Provide the data again in its entirety, exactly as given.

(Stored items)
- Opening Delimiter -
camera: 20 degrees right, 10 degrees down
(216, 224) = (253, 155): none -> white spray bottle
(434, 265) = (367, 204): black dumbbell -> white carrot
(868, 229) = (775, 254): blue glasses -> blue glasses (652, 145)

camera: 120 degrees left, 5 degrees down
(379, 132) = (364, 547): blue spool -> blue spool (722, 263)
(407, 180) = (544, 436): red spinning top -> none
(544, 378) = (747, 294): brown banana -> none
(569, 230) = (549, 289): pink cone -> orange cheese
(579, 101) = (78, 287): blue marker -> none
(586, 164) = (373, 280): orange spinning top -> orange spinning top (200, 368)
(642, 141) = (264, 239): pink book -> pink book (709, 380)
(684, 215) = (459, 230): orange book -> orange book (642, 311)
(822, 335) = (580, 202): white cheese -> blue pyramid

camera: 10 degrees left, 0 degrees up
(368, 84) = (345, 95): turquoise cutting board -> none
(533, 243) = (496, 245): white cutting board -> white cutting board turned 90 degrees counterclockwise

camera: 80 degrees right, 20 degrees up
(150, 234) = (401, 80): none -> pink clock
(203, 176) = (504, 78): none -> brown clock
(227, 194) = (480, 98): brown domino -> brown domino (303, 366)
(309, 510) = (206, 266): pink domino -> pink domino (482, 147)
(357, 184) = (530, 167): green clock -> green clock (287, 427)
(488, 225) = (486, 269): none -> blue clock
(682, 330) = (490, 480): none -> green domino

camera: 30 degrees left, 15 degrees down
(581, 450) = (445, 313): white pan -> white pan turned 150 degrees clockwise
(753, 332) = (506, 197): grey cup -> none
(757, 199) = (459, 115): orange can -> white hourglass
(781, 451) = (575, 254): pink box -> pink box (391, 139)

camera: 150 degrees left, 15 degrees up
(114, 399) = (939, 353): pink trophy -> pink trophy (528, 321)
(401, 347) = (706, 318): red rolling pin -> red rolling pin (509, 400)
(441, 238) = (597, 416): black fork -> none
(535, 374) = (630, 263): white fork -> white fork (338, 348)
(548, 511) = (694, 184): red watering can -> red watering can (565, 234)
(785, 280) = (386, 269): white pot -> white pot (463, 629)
- Closing Delimiter -
* Solution to this exercise:
camera: 20 degrees right, 10 degrees down
(216, 224) = (253, 155): none -> white spray bottle
(434, 265) = (367, 204): black dumbbell -> white carrot
(868, 229) = (775, 254): blue glasses -> blue glasses (652, 145)

camera: 120 degrees left, 5 degrees down
(379, 132) = (364, 547): blue spool -> blue spool (722, 263)
(407, 180) = (544, 436): red spinning top -> none
(544, 378) = (747, 294): brown banana -> none
(569, 230) = (549, 289): pink cone -> orange cheese
(579, 101) = (78, 287): blue marker -> none
(586, 164) = (373, 280): orange spinning top -> orange spinning top (200, 368)
(642, 141) = (264, 239): pink book -> pink book (709, 380)
(684, 215) = (459, 230): orange book -> orange book (642, 311)
(822, 335) = (580, 202): white cheese -> blue pyramid

camera: 10 degrees left, 0 degrees up
(368, 84) = (345, 95): turquoise cutting board -> none
(533, 243) = (496, 245): white cutting board -> white cutting board turned 90 degrees counterclockwise

camera: 80 degrees right, 20 degrees up
(150, 234) = (401, 80): none -> pink clock
(203, 176) = (504, 78): none -> brown clock
(227, 194) = (480, 98): brown domino -> brown domino (303, 366)
(309, 510) = (206, 266): pink domino -> pink domino (482, 147)
(357, 184) = (530, 167): green clock -> green clock (287, 427)
(488, 225) = (486, 269): none -> blue clock
(682, 330) = (490, 480): none -> green domino

camera: 30 degrees left, 15 degrees down
(581, 450) = (445, 313): white pan -> white pan turned 150 degrees clockwise
(753, 332) = (506, 197): grey cup -> none
(757, 199) = (459, 115): orange can -> white hourglass
(781, 451) = (575, 254): pink box -> pink box (391, 139)

camera: 150 degrees left, 15 degrees up
(114, 399) = (939, 353): pink trophy -> pink trophy (528, 321)
(401, 347) = (706, 318): red rolling pin -> red rolling pin (509, 400)
(441, 238) = (597, 416): black fork -> none
(535, 374) = (630, 263): white fork -> white fork (338, 348)
(548, 511) = (694, 184): red watering can -> red watering can (565, 234)
(785, 280) = (386, 269): white pot -> white pot (463, 629)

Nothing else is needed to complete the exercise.